EXERCISE DIRECTIONS ->
In the entries that follow, the lines from the line containing "JP1 pin 1: VLOAD -> GND" up to and including the line containing "R8: 2.2k (EN_N, VCC) -> none" must be copied exactly, with pictures omitted.

Revision comparison data
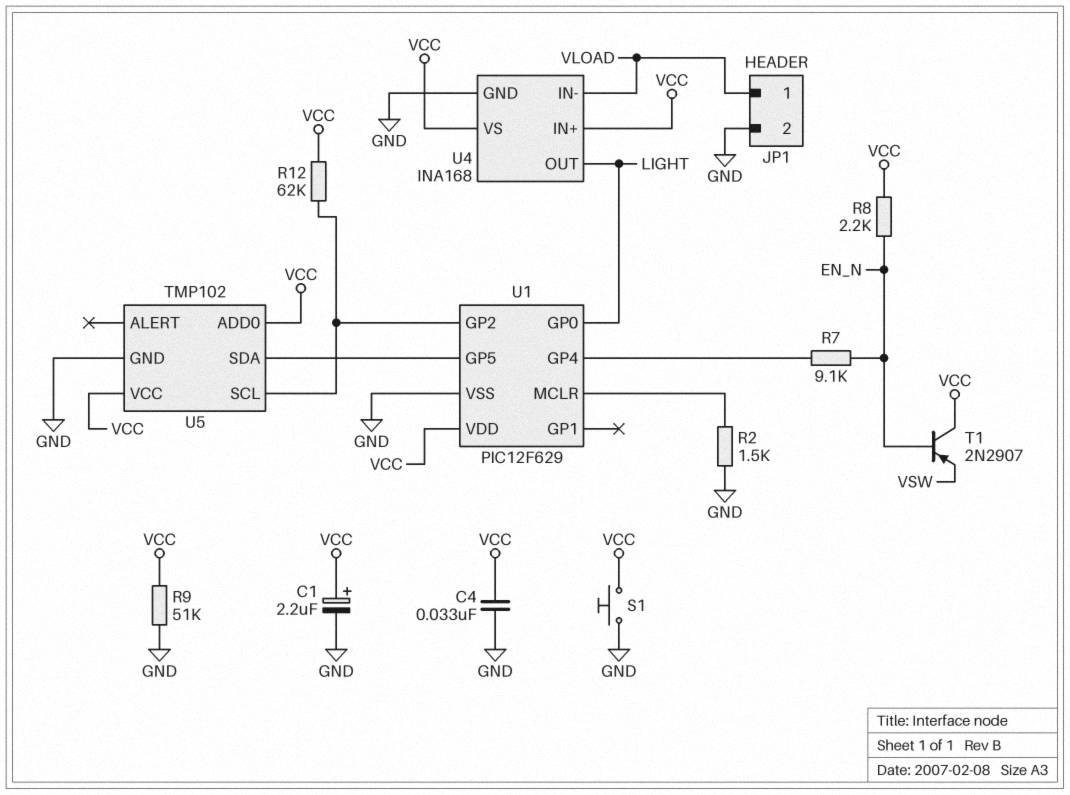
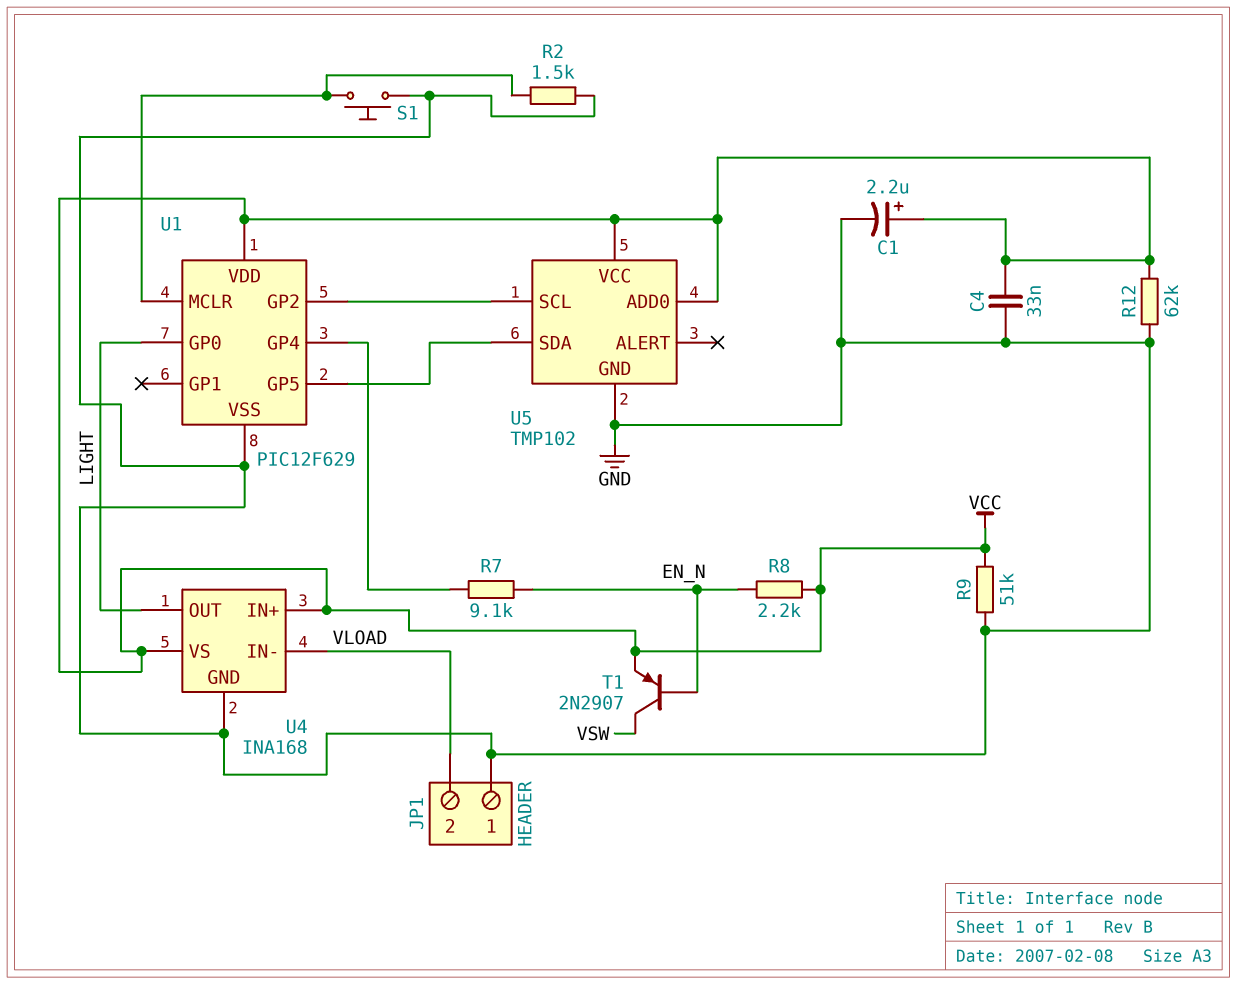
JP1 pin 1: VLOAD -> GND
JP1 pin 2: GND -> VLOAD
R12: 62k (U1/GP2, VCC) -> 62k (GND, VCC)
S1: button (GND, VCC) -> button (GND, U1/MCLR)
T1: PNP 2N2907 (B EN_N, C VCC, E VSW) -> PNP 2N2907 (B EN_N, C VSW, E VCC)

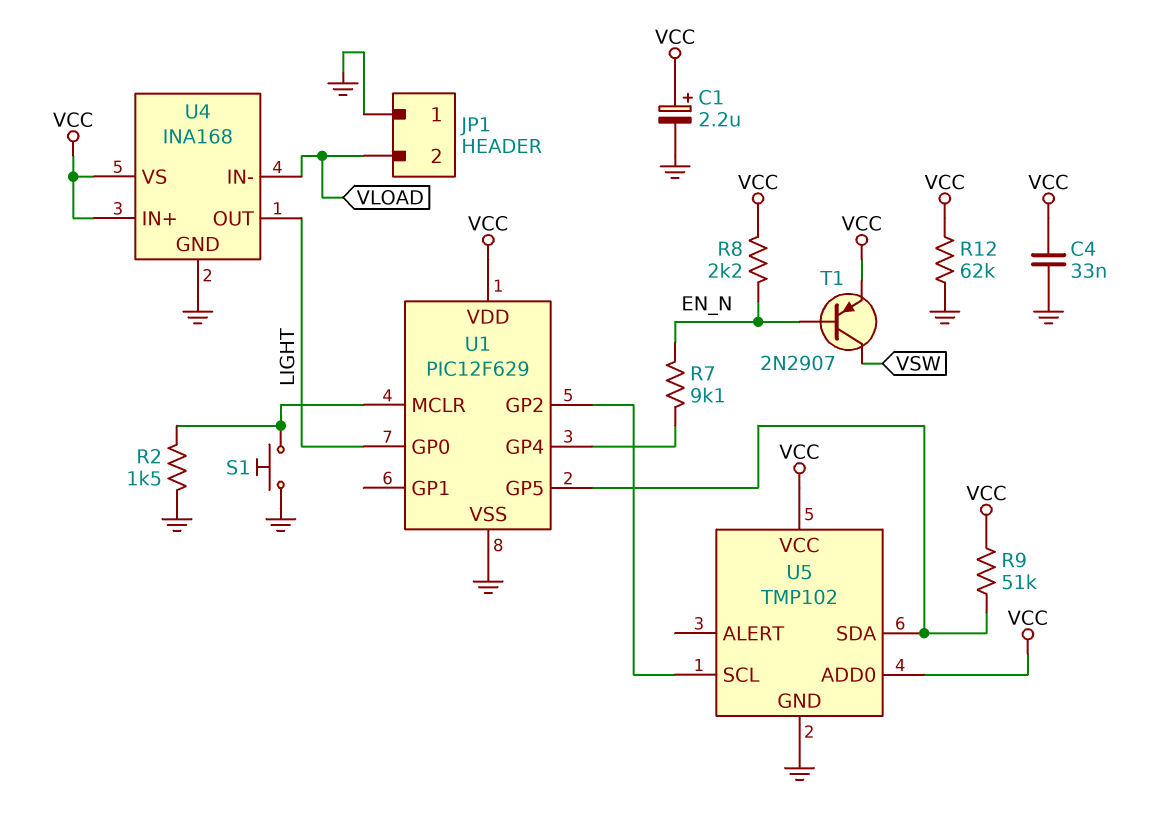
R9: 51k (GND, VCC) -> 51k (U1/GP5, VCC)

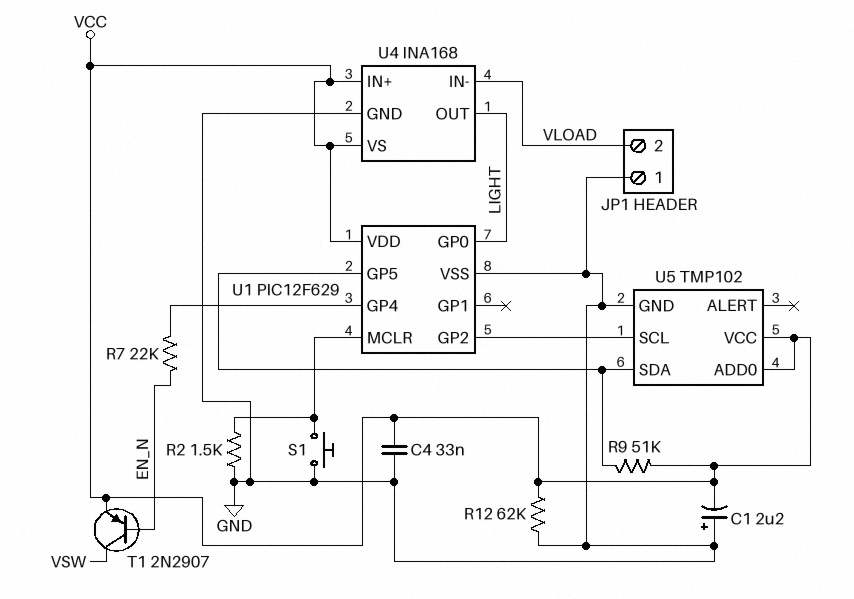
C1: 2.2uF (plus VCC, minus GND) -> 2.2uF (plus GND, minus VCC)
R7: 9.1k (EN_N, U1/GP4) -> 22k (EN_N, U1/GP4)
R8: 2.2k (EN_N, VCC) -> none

--

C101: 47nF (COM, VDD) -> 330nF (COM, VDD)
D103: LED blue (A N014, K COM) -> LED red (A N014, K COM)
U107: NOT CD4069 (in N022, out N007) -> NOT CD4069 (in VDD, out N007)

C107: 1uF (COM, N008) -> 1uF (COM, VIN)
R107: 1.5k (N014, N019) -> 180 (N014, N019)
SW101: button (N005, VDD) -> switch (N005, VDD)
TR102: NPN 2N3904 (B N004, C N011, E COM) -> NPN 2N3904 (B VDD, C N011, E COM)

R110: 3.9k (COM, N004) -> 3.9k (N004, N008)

...

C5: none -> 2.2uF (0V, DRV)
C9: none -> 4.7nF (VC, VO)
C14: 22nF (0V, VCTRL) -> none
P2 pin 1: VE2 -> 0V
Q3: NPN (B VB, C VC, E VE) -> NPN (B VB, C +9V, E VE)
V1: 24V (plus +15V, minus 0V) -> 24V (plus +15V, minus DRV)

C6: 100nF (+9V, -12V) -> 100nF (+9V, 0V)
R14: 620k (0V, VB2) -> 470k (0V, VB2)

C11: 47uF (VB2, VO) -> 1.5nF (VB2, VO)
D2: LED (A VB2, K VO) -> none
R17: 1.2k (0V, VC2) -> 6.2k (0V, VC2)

RESPONSE ->
JP1 pin 1: VLOAD -> GND
JP1 pin 2: GND -> VLOAD
R12: 62k (U1/GP2, VCC) -> 62k (GND, VCC)
S1: button (GND, VCC) -> button (GND, U1/MCLR)
T1: PNP 2N2907 (B EN_N, C VCC, E VSW) -> PNP 2N2907 (B EN_N, C VSW, E VCC)

R9: 51k (GND, VCC) -> 51k (U1/GP5, VCC)

C1: 2.2uF (plus VCC, minus GND) -> 2.2uF (plus GND, minus VCC)
R7: 9.1k (EN_N, U1/GP4) -> 22k (EN_N, U1/GP4)
R8: 2.2k (EN_N, VCC) -> none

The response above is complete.